What the exercise asks: From the data below, retype exactly the lines starting with the one that contains "R6: 4.7 (+9V, N4) -> none" and ending with the one that contains "RV3: 500 (+12V, AGND, wiper", both included.
....................
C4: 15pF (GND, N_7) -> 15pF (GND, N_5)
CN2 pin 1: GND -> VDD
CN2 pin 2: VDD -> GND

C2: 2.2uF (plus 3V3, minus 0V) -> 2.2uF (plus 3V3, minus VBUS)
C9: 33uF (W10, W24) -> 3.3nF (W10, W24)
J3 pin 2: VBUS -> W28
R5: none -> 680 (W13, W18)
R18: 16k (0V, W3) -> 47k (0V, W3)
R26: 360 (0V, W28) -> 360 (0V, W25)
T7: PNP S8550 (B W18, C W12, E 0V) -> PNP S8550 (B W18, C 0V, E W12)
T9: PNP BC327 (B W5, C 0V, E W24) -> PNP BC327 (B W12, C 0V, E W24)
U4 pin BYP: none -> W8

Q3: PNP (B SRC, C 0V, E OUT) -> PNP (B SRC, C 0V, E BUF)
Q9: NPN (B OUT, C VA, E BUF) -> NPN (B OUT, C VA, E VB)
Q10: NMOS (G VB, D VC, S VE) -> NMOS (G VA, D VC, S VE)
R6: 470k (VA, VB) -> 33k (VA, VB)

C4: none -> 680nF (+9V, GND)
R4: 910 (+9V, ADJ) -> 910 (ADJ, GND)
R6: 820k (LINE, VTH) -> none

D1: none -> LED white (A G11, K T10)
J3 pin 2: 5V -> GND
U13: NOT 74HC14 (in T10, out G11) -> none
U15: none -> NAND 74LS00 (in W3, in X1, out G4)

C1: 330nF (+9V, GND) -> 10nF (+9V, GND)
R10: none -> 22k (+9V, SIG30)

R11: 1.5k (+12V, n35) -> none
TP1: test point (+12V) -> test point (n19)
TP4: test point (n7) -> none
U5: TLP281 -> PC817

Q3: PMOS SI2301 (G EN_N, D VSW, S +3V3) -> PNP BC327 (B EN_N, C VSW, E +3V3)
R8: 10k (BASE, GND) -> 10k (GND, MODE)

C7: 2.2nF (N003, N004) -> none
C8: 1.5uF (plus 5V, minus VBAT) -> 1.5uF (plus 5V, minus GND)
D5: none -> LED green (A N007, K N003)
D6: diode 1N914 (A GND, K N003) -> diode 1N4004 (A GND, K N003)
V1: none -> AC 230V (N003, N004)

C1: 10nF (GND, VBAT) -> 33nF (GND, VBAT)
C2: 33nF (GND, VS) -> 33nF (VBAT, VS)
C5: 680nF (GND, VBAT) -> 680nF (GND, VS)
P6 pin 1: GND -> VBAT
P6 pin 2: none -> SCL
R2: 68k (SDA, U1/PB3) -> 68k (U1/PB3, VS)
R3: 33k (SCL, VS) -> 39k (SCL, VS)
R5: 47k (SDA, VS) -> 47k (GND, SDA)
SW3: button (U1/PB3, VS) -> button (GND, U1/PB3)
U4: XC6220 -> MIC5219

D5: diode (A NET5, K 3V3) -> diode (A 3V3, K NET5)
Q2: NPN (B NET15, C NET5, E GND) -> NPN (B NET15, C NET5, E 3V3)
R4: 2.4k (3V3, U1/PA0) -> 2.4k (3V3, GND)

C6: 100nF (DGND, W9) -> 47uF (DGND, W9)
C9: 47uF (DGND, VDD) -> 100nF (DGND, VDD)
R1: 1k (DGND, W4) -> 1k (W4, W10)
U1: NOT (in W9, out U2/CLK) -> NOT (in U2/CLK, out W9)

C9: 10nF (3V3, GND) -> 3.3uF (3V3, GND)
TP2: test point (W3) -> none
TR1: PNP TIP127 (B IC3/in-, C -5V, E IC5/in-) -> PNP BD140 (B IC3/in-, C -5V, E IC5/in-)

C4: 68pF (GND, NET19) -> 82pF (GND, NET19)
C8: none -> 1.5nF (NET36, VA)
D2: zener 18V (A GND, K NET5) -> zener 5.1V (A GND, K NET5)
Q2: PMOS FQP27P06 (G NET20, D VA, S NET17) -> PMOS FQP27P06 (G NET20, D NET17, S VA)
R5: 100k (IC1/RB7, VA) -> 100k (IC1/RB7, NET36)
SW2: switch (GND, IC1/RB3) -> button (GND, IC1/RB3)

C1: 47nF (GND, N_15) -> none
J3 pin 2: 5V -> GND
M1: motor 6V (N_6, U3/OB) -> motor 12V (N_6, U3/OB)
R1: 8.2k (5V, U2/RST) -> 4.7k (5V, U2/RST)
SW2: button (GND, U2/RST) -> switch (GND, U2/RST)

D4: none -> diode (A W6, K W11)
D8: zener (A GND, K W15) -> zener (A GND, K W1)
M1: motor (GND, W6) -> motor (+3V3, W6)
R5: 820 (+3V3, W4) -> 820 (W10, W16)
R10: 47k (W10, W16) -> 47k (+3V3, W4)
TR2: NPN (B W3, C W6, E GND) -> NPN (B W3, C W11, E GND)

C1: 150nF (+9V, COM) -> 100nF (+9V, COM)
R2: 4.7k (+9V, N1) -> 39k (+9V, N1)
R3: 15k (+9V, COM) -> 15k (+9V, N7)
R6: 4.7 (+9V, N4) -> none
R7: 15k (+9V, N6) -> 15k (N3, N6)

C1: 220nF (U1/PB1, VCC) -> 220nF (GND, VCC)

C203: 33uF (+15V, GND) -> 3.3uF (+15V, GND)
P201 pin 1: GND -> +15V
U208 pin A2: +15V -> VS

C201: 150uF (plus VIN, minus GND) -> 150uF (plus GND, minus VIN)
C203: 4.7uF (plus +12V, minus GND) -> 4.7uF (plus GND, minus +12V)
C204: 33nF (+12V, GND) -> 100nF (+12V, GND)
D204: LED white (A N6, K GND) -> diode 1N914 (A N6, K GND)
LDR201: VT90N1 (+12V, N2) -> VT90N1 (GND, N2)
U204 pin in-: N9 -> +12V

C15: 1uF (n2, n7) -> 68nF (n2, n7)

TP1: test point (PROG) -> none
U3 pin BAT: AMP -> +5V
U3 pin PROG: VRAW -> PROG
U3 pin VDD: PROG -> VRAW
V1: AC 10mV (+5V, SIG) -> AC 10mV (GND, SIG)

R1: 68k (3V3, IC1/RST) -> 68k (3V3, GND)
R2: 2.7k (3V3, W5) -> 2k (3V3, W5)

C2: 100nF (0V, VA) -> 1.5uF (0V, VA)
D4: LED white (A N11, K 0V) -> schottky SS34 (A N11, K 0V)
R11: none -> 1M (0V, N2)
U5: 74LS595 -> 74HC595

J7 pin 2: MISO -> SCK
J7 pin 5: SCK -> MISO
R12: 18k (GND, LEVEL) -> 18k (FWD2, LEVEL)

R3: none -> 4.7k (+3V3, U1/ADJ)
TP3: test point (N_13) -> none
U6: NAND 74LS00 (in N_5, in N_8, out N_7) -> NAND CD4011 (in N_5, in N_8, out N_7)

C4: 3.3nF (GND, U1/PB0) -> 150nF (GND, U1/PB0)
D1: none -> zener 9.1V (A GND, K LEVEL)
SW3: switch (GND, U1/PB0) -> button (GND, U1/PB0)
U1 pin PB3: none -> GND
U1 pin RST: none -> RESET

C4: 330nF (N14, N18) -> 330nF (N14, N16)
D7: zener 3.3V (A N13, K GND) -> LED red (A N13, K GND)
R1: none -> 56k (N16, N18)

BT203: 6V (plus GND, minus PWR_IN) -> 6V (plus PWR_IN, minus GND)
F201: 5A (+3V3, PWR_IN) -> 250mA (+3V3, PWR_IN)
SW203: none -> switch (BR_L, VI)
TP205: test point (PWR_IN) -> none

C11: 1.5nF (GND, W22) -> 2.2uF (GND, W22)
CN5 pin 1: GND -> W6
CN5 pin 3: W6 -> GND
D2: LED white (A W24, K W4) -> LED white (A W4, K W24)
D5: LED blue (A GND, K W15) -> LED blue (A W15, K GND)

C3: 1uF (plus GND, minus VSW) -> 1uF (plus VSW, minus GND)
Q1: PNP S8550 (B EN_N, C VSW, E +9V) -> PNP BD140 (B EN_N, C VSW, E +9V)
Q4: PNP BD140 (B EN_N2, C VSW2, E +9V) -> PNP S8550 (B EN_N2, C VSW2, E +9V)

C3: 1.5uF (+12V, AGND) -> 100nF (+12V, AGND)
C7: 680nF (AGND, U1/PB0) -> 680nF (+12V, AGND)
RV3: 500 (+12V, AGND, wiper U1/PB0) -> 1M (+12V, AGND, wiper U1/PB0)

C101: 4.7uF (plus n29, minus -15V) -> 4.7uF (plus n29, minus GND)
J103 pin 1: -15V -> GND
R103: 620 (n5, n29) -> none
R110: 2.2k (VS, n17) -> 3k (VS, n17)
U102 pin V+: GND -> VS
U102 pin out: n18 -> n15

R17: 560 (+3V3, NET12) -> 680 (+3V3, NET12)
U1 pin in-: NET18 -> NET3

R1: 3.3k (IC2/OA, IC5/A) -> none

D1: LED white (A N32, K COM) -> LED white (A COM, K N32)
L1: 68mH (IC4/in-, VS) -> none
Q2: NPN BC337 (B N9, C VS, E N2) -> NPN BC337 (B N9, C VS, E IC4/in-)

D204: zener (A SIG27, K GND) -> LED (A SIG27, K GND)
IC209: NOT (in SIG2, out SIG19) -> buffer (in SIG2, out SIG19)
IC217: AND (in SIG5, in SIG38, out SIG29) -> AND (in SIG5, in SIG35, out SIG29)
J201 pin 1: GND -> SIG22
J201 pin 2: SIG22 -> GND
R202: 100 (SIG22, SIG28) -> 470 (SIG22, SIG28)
....................
Completed task:
R6: 4.7 (+9V, N4) -> none
R7: 15k (+9V, N6) -> 15k (N3, N6)

C1: 220nF (U1/PB1, VCC) -> 220nF (GND, VCC)

C203: 33uF (+15V, GND) -> 3.3uF (+15V, GND)
P201 pin 1: GND -> +15V
U208 pin A2: +15V -> VS

C201: 150uF (plus VIN, minus GND) -> 150uF (plus GND, minus VIN)
C203: 4.7uF (plus +12V, minus GND) -> 4.7uF (plus GND, minus +12V)
C204: 33nF (+12V, GND) -> 100nF (+12V, GND)
D204: LED white (A N6, K GND) -> diode 1N914 (A N6, K GND)
LDR201: VT90N1 (+12V, N2) -> VT90N1 (GND, N2)
U204 pin in-: N9 -> +12V

C15: 1uF (n2, n7) -> 68nF (n2, n7)

TP1: test point (PROG) -> none
U3 pin BAT: AMP -> +5V
U3 pin PROG: VRAW -> PROG
U3 pin VDD: PROG -> VRAW
V1: AC 10mV (+5V, SIG) -> AC 10mV (GND, SIG)

R1: 68k (3V3, IC1/RST) -> 68k (3V3, GND)
R2: 2.7k (3V3, W5) -> 2k (3V3, W5)

C2: 100nF (0V, VA) -> 1.5uF (0V, VA)
D4: LED white (A N11, K 0V) -> schottky SS34 (A N11, K 0V)
R11: none -> 1M (0V, N2)
U5: 74LS595 -> 74HC595

J7 pin 2: MISO -> SCK
J7 pin 5: SCK -> MISO
R12: 18k (GND, LEVEL) -> 18k (FWD2, LEVEL)

R3: none -> 4.7k (+3V3, U1/ADJ)
TP3: test point (N_13) -> none
U6: NAND 74LS00 (in N_5, in N_8, out N_7) -> NAND CD4011 (in N_5, in N_8, out N_7)

C4: 3.3nF (GND, U1/PB0) -> 150nF (GND, U1/PB0)
D1: none -> zener 9.1V (A GND, K LEVEL)
SW3: switch (GND, U1/PB0) -> button (GND, U1/PB0)
U1 pin PB3: none -> GND
U1 pin RST: none -> RESET

C4: 330nF (N14, N18) -> 330nF (N14, N16)
D7: zener 3.3V (A N13, K GND) -> LED red (A N13, K GND)
R1: none -> 56k (N16, N18)

BT203: 6V (plus GND, minus PWR_IN) -> 6V (plus PWR_IN, minus GND)
F201: 5A (+3V3, PWR_IN) -> 250mA (+3V3, PWR_IN)
SW203: none -> switch (BR_L, VI)
TP205: test point (PWR_IN) -> none

C11: 1.5nF (GND, W22) -> 2.2uF (GND, W22)
CN5 pin 1: GND -> W6
CN5 pin 3: W6 -> GND
D2: LED white (A W24, K W4) -> LED white (A W4, K W24)
D5: LED blue (A GND, K W15) -> LED blue (A W15, K GND)

C3: 1uF (plus GND, minus VSW) -> 1uF (plus VSW, minus GND)
Q1: PNP S8550 (B EN_N, C VSW, E +9V) -> PNP BD140 (B EN_N, C VSW, E +9V)
Q4: PNP BD140 (B EN_N2, C VSW2, E +9V) -> PNP S8550 (B EN_N2, C VSW2, E +9V)

C3: 1.5uF (+12V, AGND) -> 100nF (+12V, AGND)
C7: 680nF (AGND, U1/PB0) -> 680nF (+12V, AGND)
RV3: 500 (+12V, AGND, wiper U1/PB0) -> 1M (+12V, AGND, wiper U1/PB0)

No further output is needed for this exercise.